Exercise objective:
List every line of the records below as a numbered list, skipping blank lines and leaving the pictures out.

Data excerpts:

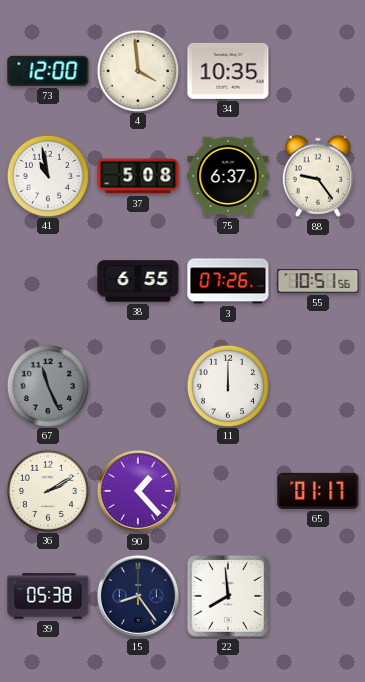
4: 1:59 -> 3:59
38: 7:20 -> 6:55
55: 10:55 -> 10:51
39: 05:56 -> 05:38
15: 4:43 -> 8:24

Output for this task:
1. 4: 1:59 -> 3:59
2. 38: 7:20 -> 6:55
3. 55: 10:55 -> 10:51
4. 39: 05:56 -> 05:38
5. 15: 4:43 -> 8:24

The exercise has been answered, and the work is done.